(Work order): Within the data that follows, set down exactly the lines from the one containing "The camera went 125" through the one containing "Someone put down the rakieta/różowy", both ends included.

(Source data):
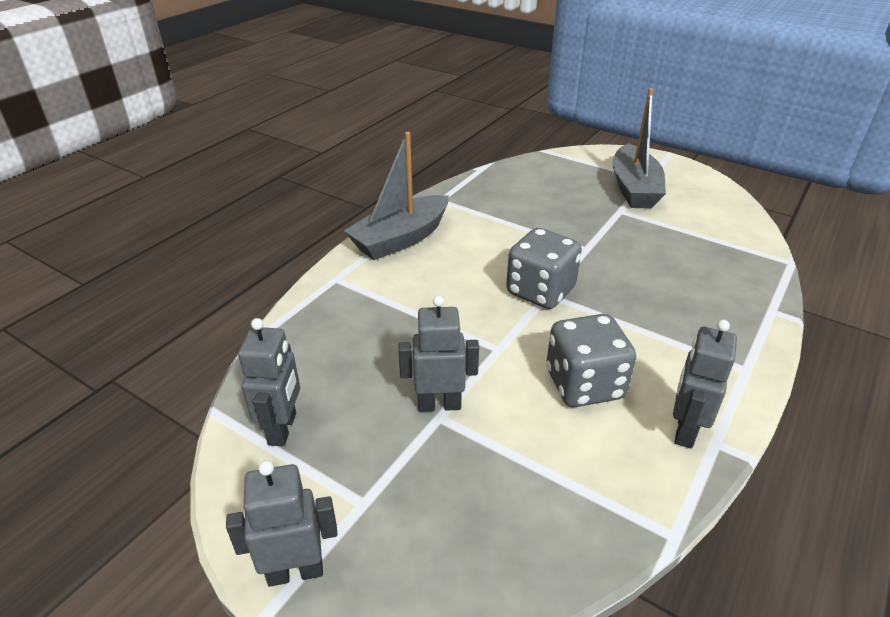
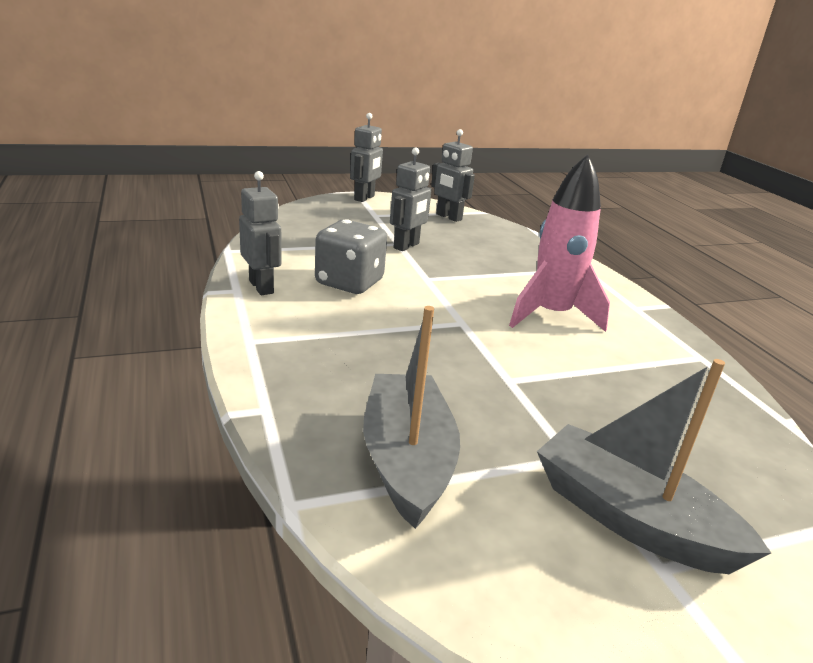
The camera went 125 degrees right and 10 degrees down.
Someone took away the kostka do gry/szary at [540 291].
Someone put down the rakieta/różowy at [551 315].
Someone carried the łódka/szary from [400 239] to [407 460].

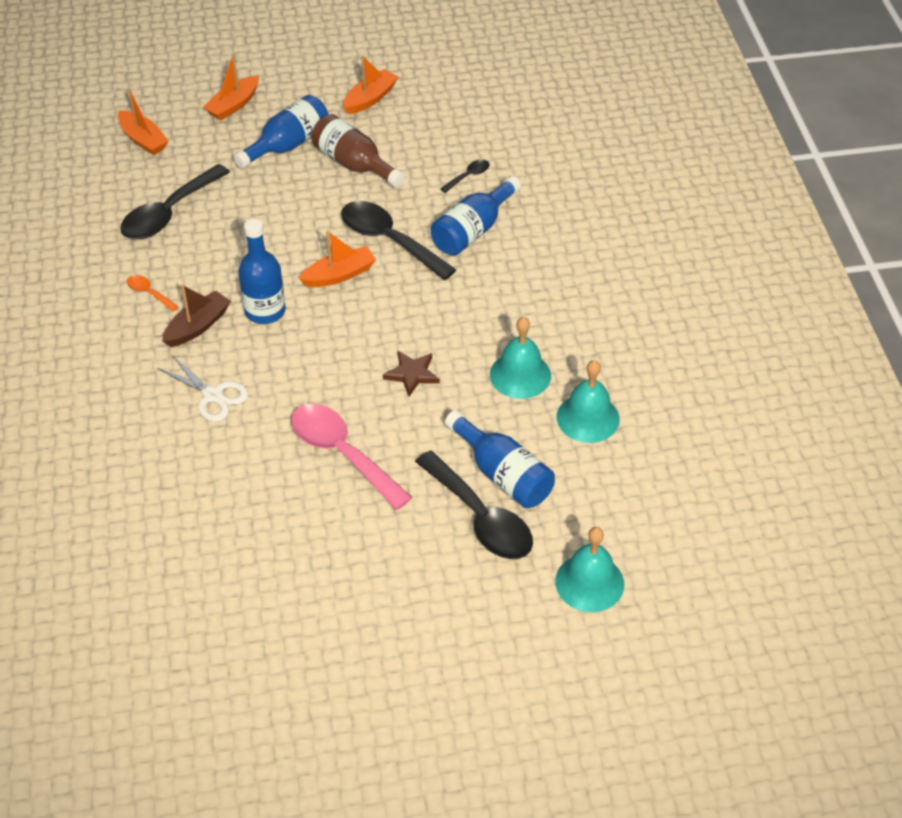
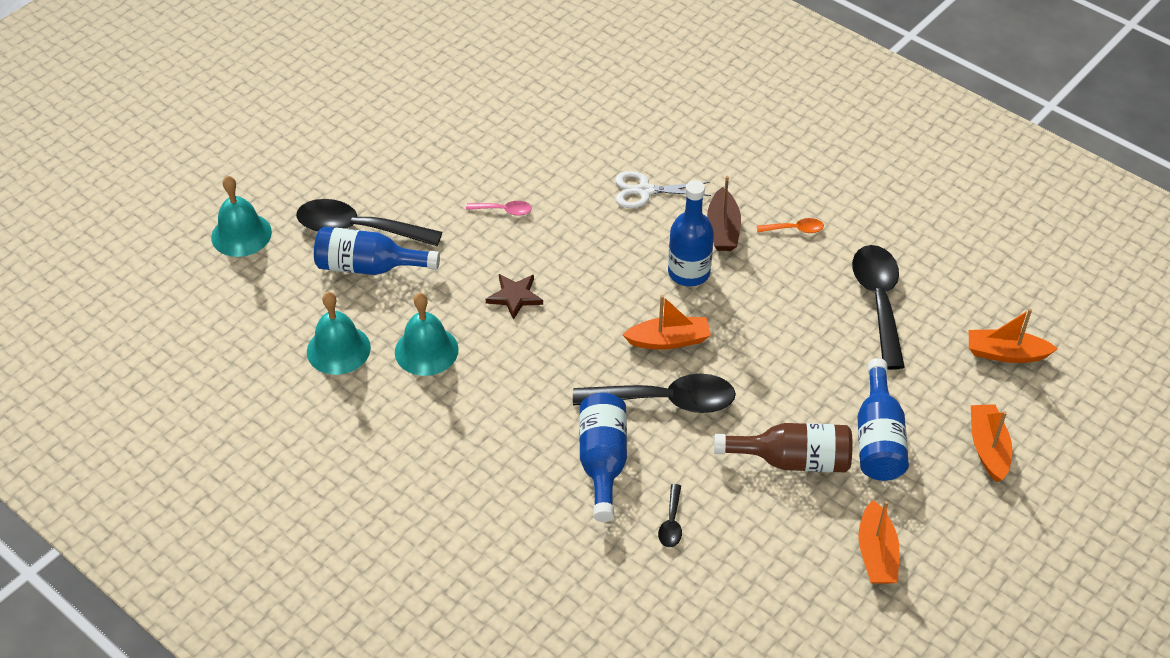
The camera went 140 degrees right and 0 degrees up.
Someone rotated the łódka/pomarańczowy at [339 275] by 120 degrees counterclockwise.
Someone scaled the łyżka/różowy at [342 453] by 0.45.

---

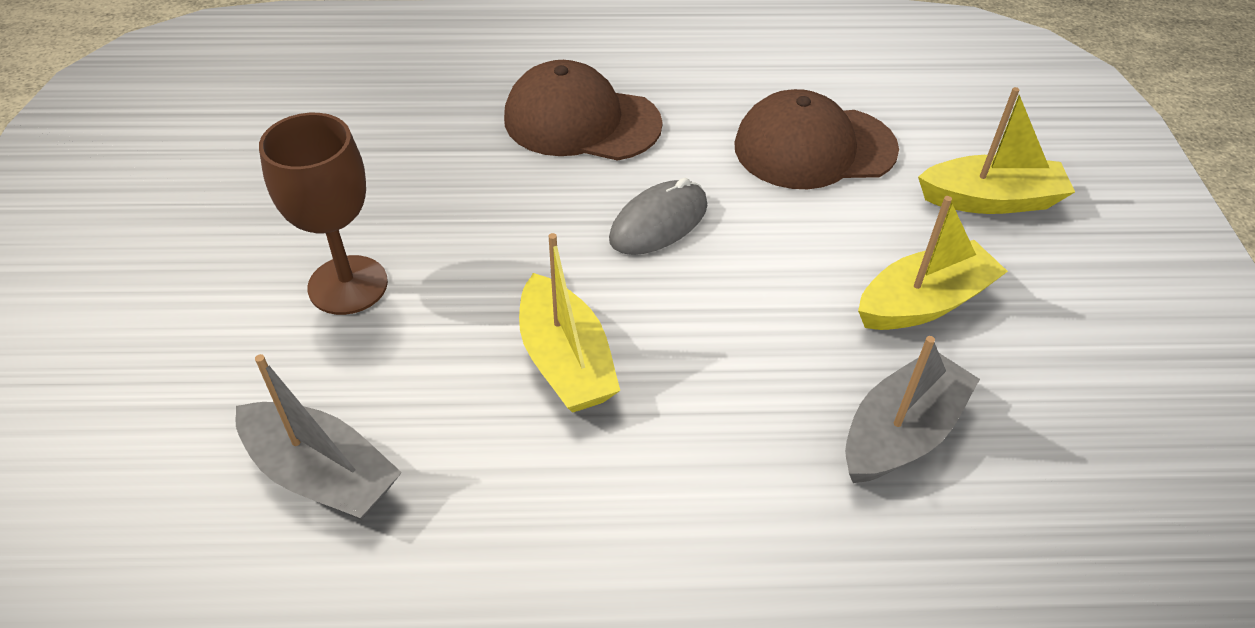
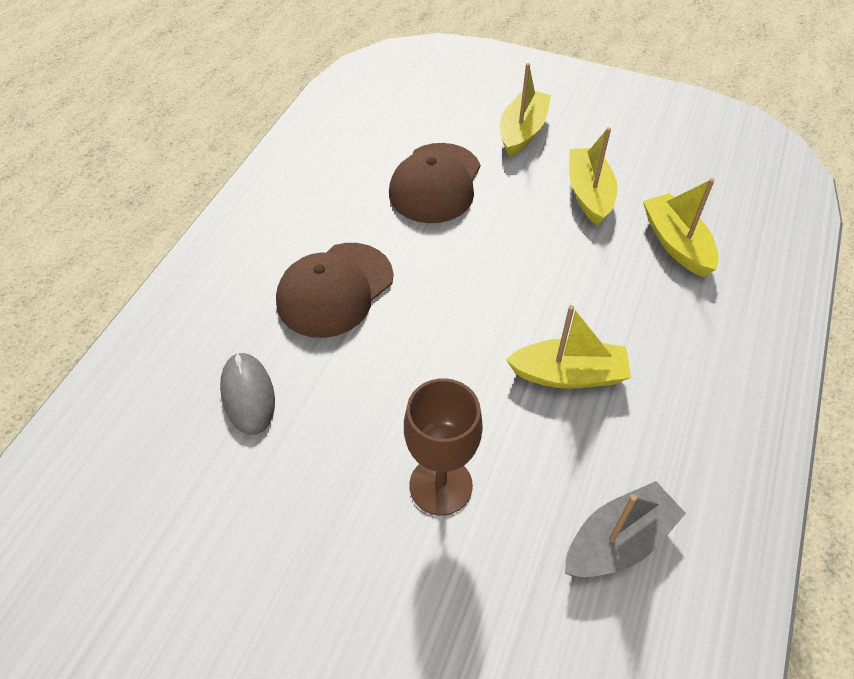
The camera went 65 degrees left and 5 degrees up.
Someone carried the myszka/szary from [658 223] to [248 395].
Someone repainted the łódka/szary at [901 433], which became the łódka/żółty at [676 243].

...

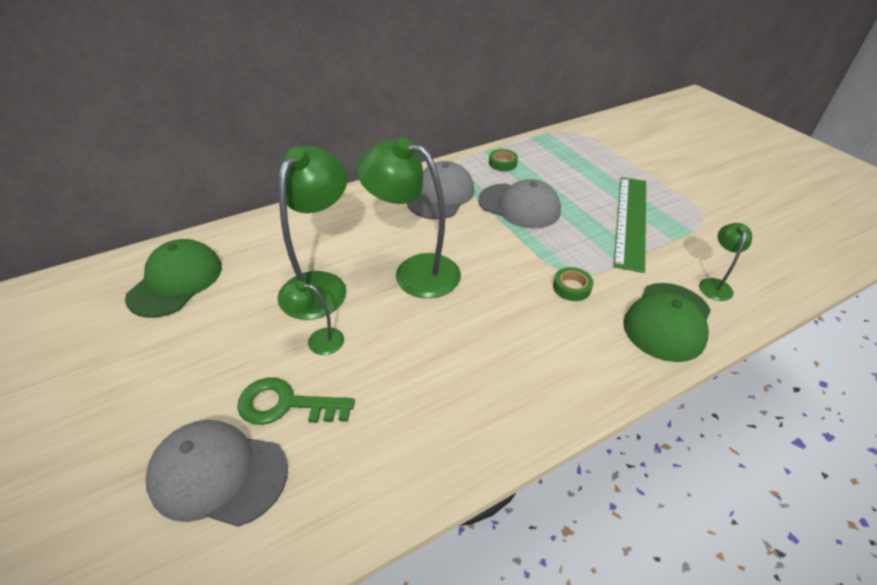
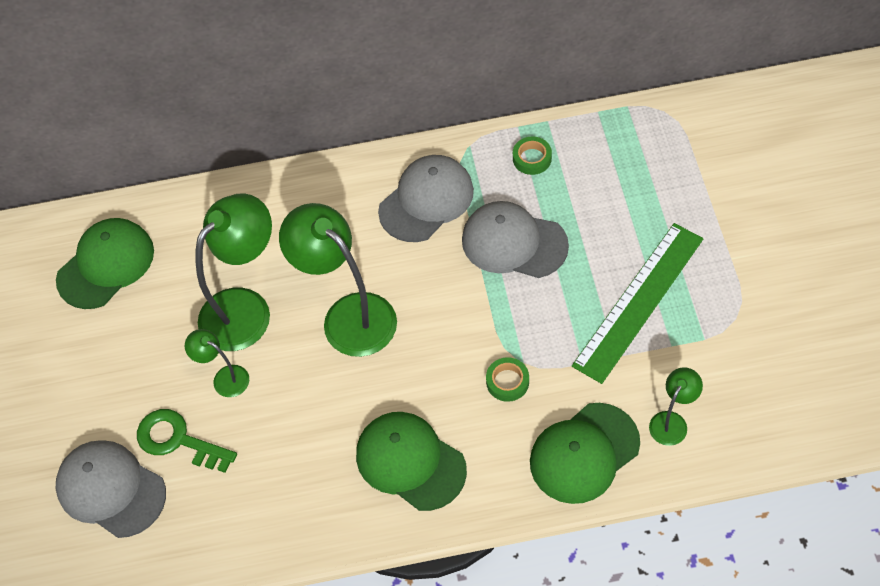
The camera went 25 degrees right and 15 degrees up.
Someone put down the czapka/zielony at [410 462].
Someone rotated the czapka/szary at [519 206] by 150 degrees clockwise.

(Completed exercise):
The camera went 125 degrees right and 10 degrees down.
Someone took away the kostka do gry/szary at [540 291].
Someone put down the rakieta/różowy at [551 315].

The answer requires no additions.